:: Records shown ::

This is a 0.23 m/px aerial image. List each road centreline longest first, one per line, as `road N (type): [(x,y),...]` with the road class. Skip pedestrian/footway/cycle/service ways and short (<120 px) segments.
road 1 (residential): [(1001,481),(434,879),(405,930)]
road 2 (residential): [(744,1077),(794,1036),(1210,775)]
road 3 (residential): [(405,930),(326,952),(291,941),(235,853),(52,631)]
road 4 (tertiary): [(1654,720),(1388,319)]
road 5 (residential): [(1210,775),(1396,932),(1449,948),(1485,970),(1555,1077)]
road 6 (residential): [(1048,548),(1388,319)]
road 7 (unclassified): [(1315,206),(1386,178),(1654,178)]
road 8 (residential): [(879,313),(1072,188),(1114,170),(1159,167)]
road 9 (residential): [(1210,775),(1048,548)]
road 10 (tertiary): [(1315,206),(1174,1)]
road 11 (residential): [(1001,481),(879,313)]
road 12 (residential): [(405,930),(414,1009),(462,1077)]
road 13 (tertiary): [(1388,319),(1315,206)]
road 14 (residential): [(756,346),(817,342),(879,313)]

:::

▶ **Aim of the exercise**
Take the data above and reproduce it exactly.

▶ **Written response**
This is a 0.23 m/px aerial image. List each road centreline longest first, one per line, as `road N (type): [(x,y),...]` with the road class. Skip pedestrian/footway/cycle/service ways and short (<120 px) segments.
road 1 (residential): [(1001,481),(434,879),(405,930)]
road 2 (residential): [(744,1077),(794,1036),(1210,775)]
road 3 (residential): [(405,930),(326,952),(291,941),(235,853),(52,631)]
road 4 (tertiary): [(1654,720),(1388,319)]
road 5 (residential): [(1210,775),(1396,932),(1449,948),(1485,970),(1555,1077)]
road 6 (residential): [(1048,548),(1388,319)]
road 7 (unclassified): [(1315,206),(1386,178),(1654,178)]
road 8 (residential): [(879,313),(1072,188),(1114,170),(1159,167)]
road 9 (residential): [(1210,775),(1048,548)]
road 10 (tertiary): [(1315,206),(1174,1)]
road 11 (residential): [(1001,481),(879,313)]
road 12 (residential): [(405,930),(414,1009),(462,1077)]
road 13 (tertiary): [(1388,319),(1315,206)]
road 14 (residential): [(756,346),(817,342),(879,313)]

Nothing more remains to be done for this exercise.